Nothing but the lines from the one containing "[298,149,354,200]" to the end of the material should be returned, each exactly as written.
________________________________________
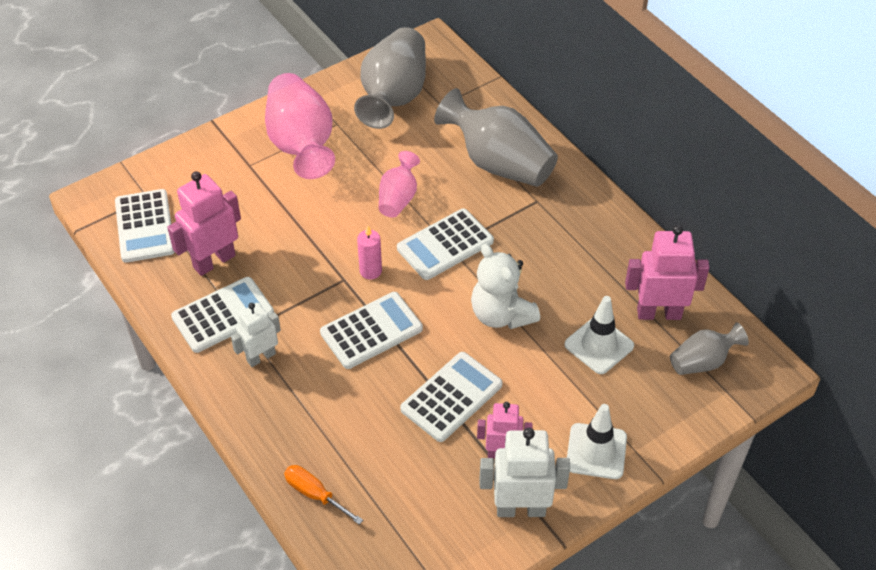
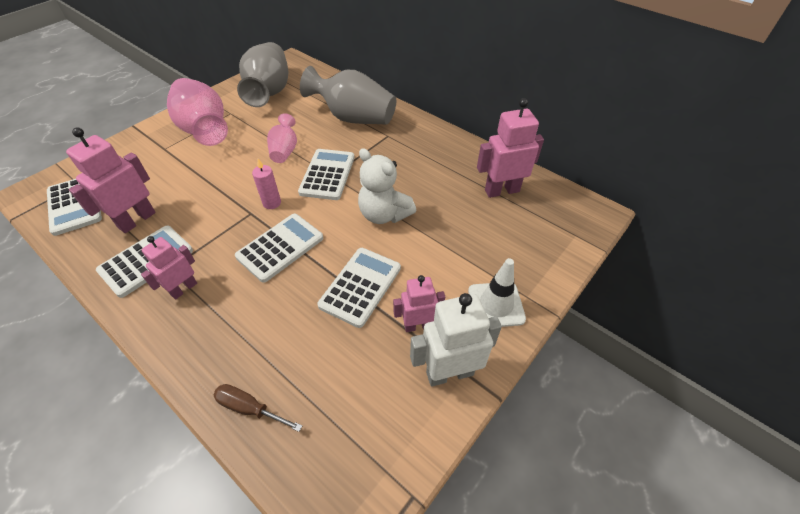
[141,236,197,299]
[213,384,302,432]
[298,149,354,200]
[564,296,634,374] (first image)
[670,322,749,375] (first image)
________________________________________
• Written solution:
[298,149,354,200]
[564,296,634,374] (first image)
[670,322,749,375] (first image)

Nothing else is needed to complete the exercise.